● Task description:
Print, in exact form, the lines below from the one containing "gift <40, 408>" through the one containing "spool <352, 178>", and omit all others.

● Data shown:
☆ ☆ ☆ ☆ ☆

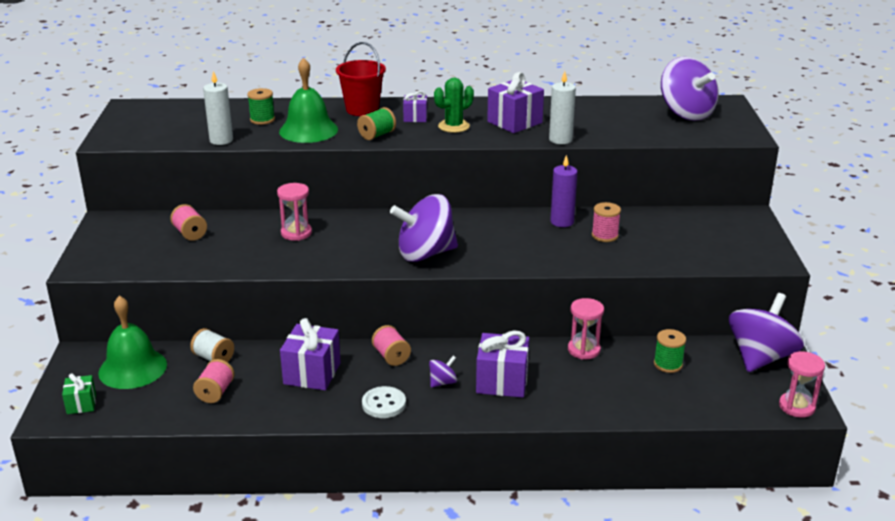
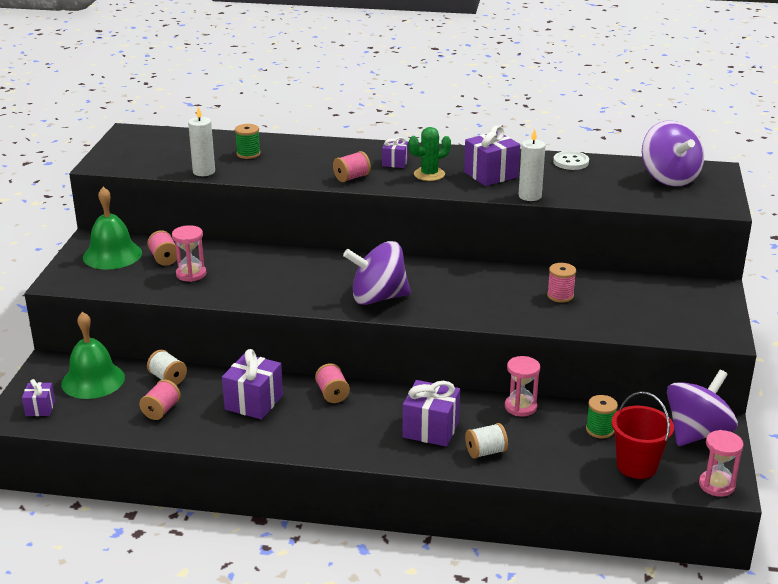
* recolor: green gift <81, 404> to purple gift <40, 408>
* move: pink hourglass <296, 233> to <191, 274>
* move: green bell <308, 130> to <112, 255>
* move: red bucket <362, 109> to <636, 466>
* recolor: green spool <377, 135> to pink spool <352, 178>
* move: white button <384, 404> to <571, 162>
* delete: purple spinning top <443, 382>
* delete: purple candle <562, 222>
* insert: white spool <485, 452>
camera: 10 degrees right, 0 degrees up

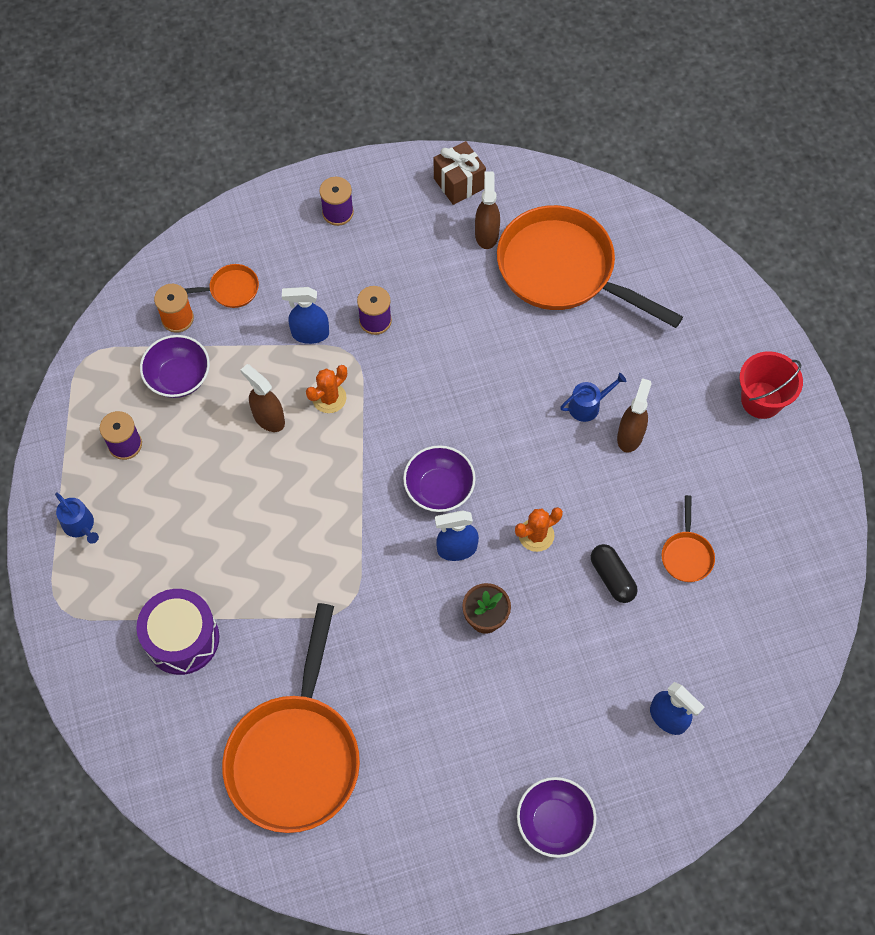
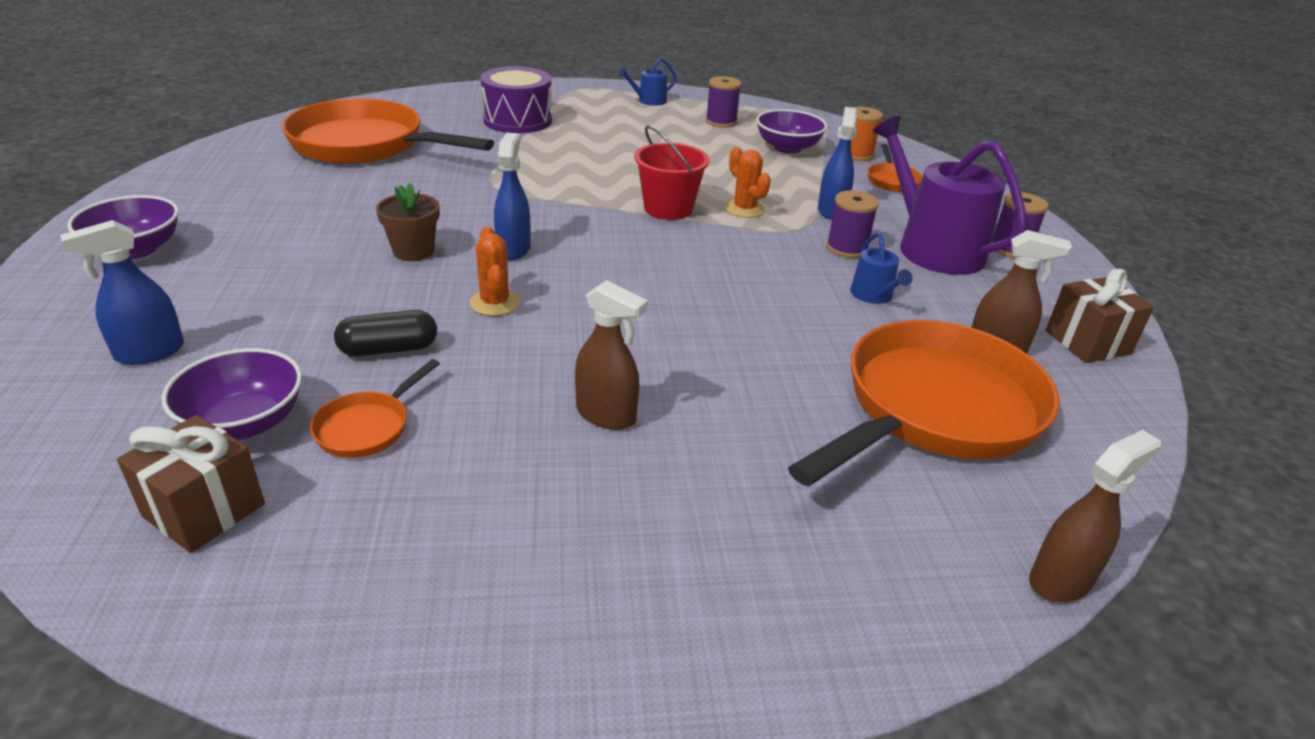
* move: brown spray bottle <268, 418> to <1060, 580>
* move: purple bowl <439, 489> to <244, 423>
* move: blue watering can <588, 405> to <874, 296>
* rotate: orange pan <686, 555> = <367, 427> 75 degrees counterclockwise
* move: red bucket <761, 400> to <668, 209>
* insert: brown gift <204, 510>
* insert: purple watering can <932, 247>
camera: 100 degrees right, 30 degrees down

☆ ☆ ☆ ☆ ☆

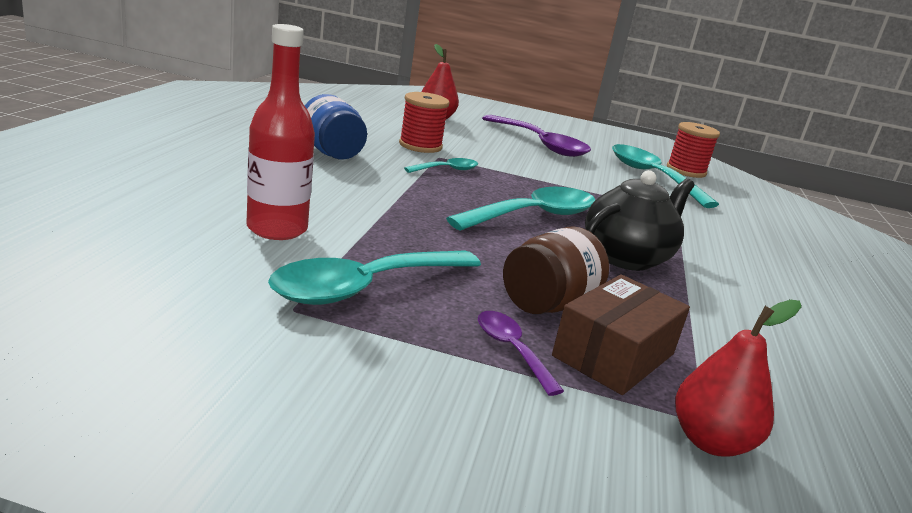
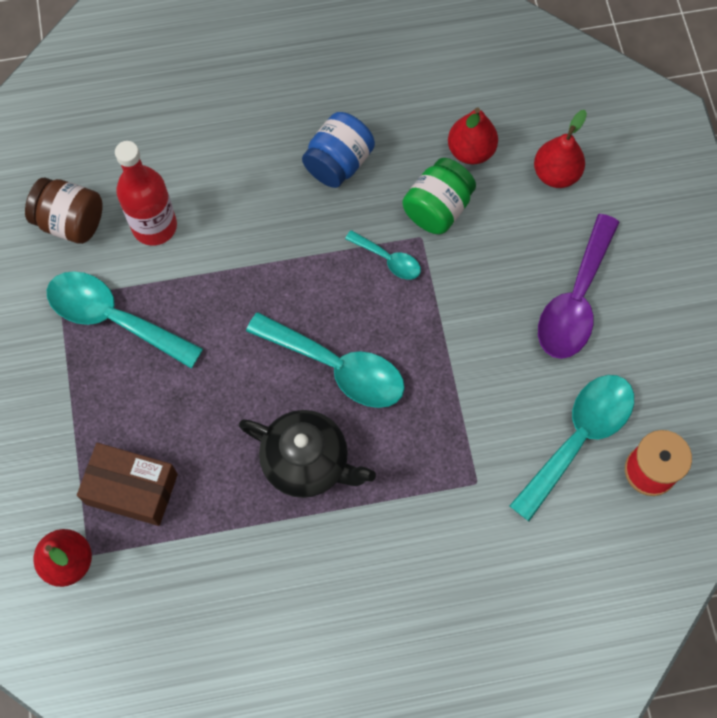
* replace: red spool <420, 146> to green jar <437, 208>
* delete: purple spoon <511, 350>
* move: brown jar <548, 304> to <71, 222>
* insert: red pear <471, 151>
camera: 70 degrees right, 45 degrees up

☆ ☆ ☆ ☆ ☆

● Answer:
* recolor: green gift <81, 404> to purple gift <40, 408>
* move: pink hourglass <296, 233> to <191, 274>
* move: green bell <308, 130> to <112, 255>
* move: red bucket <362, 109> to <636, 466>
* recolor: green spool <377, 135> to pink spool <352, 178>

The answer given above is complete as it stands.